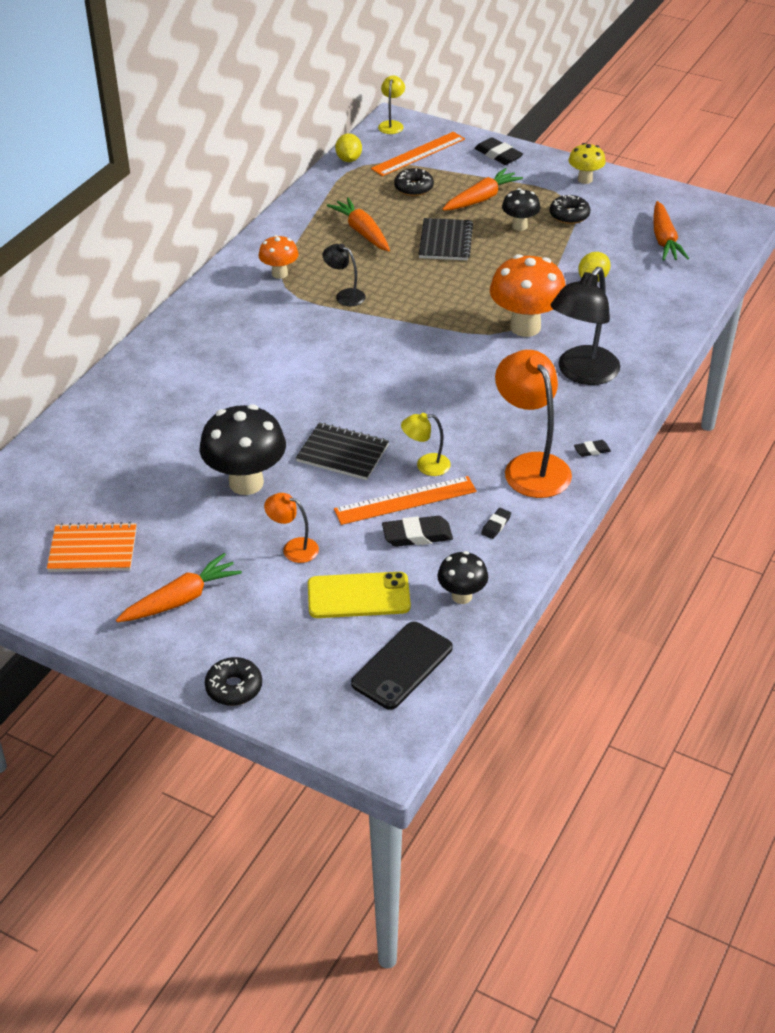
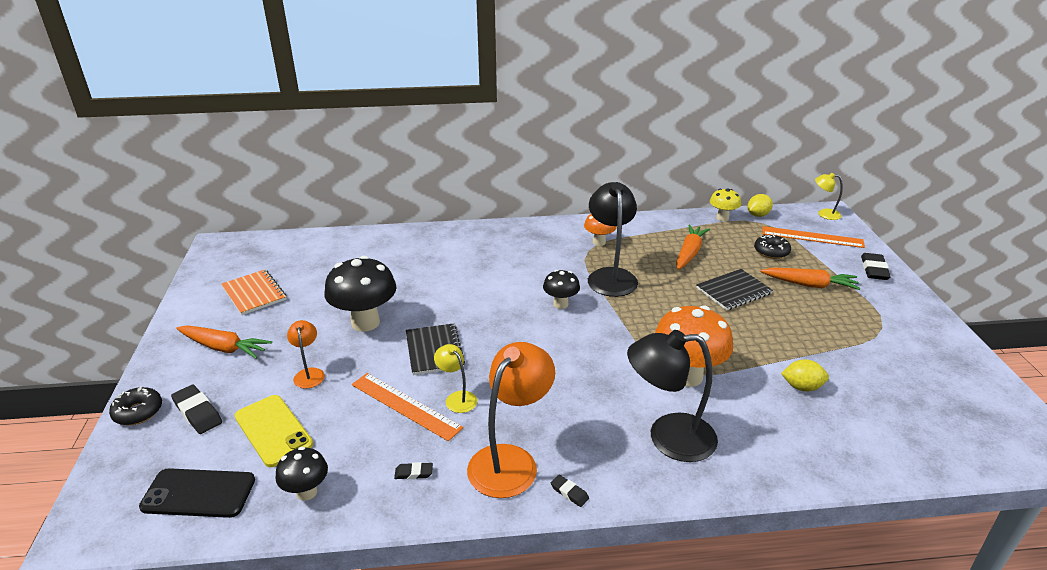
camera: 55 degrees right, 10 degrees down
(345, 295) = (610, 276): black lamp -> black lamp, size x1.97
(391, 125) = (824, 214): yellow lamp -> yellow lamp turned 135 degrees counterclockwise
(417, 535) = (367, 431): black eraser -> black eraser (197, 412)
(519, 226) = (807, 317): black mushroom -> black mushroom (560, 304)
(569, 215) = (863, 336): black donut -> none
(585, 179) = (923, 324): yellow mushroom -> yellow mushroom (722, 218)
(664, 240) = (924, 407): orange carrot -> none

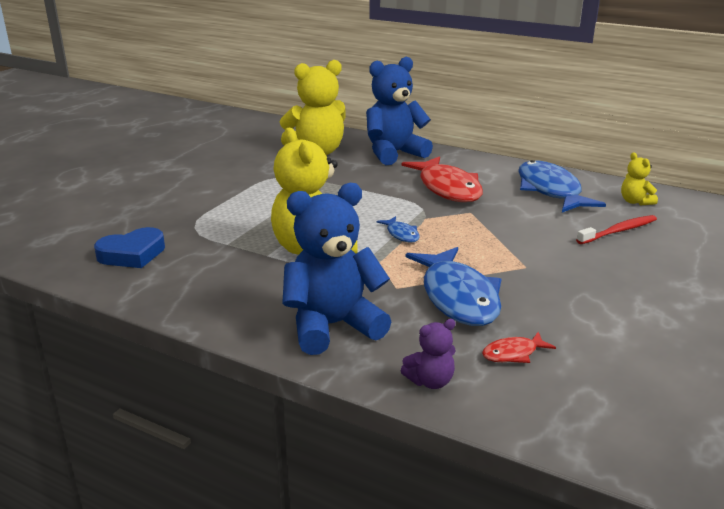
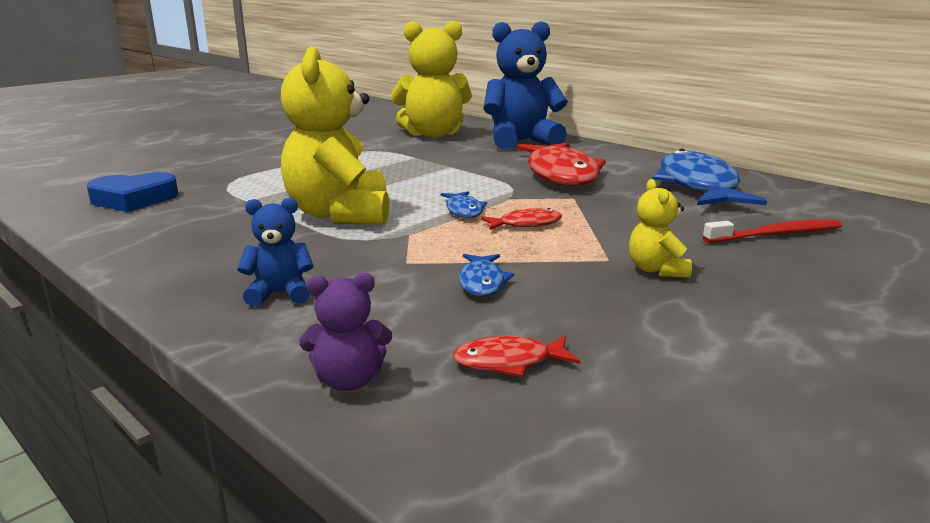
camera: 15 degrees right, 5 degrees down
(332, 326) = (280, 293): blue teddy bear -> blue teddy bear, size x0.46
(453, 242) = (525, 224): none -> red fish
(458, 297) = (482, 282): blue fish -> blue fish, size x0.45
(635, 202) = (818, 207): yellow teddy bear -> yellow teddy bear (656, 270)

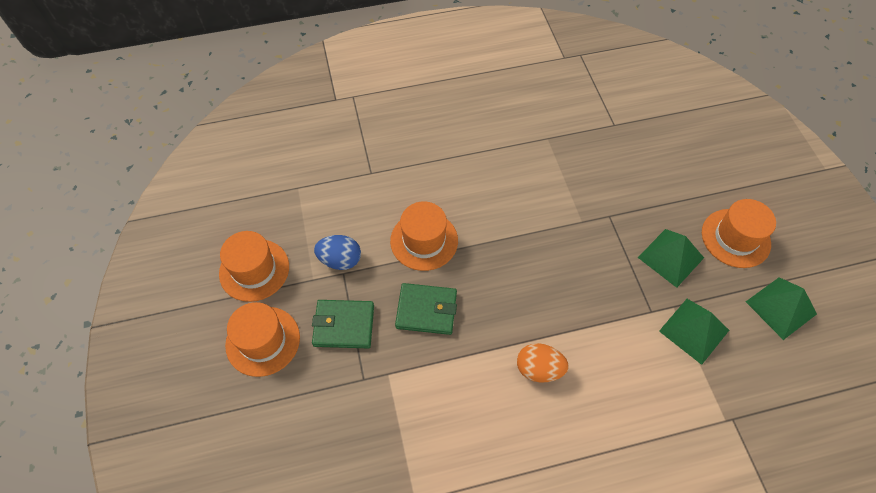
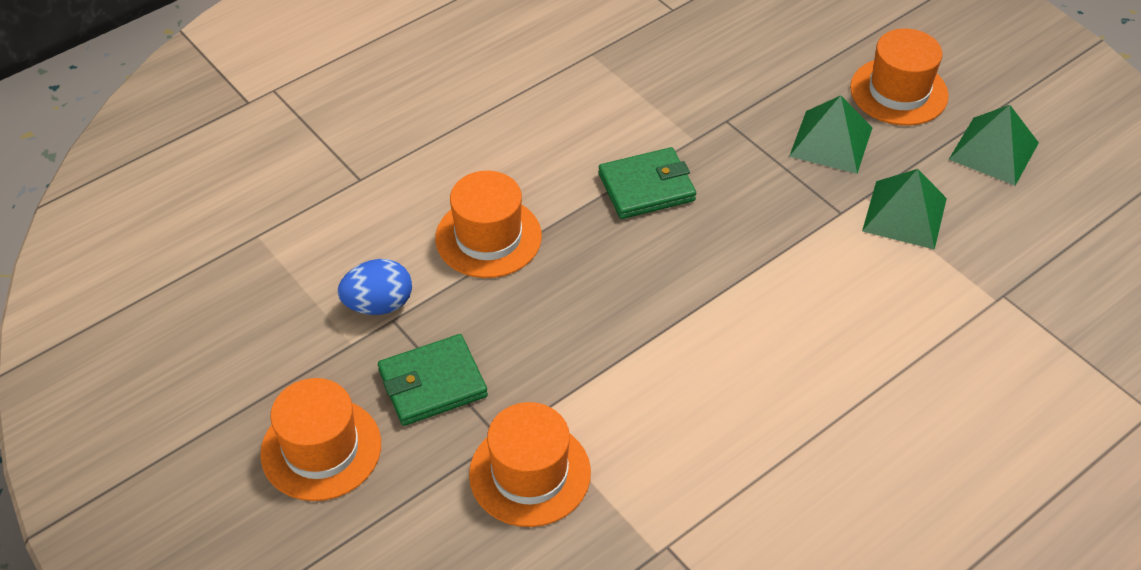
camera: 25 degrees left, 10 degrees down
(254, 270) = (252, 364): orange hat -> orange hat (530, 473)
(426, 310) = (541, 321): green wallet -> green wallet (646, 187)
(539, 369) = (734, 332): orange egg -> none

Exercise –
All lines from the one containing "(426, 310) = (541, 321): green" through the end of the records, both ends included, are to be quoted exactly; please add nothing else.

Response box –
(426, 310) = (541, 321): green wallet -> green wallet (646, 187)
(539, 369) = (734, 332): orange egg -> none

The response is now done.